REQUIREMENT
Search the records for "camera". Report every line where it occurs.

..........

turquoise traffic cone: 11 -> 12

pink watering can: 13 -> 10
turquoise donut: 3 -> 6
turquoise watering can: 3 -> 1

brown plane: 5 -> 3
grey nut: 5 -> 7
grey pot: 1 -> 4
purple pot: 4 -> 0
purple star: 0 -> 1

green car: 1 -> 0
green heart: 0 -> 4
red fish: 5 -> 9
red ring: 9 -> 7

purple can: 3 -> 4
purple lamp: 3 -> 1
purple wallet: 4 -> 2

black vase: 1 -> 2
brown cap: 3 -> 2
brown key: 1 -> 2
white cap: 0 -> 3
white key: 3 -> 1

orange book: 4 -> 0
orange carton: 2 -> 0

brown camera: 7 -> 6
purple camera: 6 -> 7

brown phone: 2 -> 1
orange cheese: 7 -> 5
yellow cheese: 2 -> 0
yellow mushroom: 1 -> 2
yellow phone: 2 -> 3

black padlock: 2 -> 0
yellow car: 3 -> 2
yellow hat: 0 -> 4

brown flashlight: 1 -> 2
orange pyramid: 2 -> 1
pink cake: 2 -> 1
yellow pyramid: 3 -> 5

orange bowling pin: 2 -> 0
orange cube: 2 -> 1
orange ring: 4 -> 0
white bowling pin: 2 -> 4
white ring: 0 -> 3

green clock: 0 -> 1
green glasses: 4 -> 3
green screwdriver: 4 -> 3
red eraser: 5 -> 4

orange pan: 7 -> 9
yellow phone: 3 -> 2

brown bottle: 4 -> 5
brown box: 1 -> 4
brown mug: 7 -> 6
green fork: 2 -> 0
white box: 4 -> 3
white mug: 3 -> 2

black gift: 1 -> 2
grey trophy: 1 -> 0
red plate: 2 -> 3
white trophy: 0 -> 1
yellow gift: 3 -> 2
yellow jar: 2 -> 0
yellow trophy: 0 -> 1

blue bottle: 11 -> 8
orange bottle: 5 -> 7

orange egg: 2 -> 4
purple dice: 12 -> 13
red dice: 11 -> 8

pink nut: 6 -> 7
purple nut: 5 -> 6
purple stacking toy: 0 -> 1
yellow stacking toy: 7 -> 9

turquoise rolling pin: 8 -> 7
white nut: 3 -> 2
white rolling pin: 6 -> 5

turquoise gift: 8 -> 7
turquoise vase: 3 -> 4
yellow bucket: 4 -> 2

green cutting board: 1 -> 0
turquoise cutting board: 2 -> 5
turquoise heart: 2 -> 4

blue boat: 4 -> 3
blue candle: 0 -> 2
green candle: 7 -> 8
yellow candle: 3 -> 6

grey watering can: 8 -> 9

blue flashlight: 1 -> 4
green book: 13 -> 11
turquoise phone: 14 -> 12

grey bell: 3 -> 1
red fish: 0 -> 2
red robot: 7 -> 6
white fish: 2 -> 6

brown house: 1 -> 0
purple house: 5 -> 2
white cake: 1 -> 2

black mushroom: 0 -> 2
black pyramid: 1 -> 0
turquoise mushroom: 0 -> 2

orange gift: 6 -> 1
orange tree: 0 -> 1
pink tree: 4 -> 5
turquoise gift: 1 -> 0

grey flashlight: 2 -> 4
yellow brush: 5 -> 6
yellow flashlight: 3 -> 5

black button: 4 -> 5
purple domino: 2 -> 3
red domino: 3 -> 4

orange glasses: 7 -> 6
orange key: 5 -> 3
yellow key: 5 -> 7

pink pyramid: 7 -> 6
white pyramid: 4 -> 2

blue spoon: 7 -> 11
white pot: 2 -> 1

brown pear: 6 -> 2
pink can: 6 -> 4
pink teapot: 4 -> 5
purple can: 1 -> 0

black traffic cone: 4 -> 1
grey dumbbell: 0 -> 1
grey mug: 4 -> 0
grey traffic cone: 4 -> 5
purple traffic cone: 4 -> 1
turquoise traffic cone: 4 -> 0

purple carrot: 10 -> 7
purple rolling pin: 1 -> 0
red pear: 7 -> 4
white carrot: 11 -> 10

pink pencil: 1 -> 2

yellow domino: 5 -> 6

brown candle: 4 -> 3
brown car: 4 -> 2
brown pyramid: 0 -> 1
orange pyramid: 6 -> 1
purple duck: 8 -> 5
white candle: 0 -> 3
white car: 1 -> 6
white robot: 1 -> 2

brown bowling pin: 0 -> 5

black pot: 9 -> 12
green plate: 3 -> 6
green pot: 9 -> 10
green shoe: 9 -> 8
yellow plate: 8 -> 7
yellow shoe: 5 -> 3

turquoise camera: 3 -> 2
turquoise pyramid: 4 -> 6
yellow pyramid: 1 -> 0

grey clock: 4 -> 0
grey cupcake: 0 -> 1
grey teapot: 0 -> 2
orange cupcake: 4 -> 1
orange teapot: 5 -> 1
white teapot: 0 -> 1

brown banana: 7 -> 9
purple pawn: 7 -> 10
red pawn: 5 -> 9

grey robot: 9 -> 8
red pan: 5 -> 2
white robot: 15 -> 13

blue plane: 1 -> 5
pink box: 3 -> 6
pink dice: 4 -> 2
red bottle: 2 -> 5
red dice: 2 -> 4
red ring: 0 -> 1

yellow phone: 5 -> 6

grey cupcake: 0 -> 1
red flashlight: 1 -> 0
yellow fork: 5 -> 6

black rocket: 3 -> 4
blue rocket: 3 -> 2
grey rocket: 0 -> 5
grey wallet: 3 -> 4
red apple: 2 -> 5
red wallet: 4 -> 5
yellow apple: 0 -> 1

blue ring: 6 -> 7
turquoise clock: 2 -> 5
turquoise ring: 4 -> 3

..........

SOLUTION TO THIS EXERCISE
brown camera: 7 -> 6
purple camera: 6 -> 7
turquoise camera: 3 -> 2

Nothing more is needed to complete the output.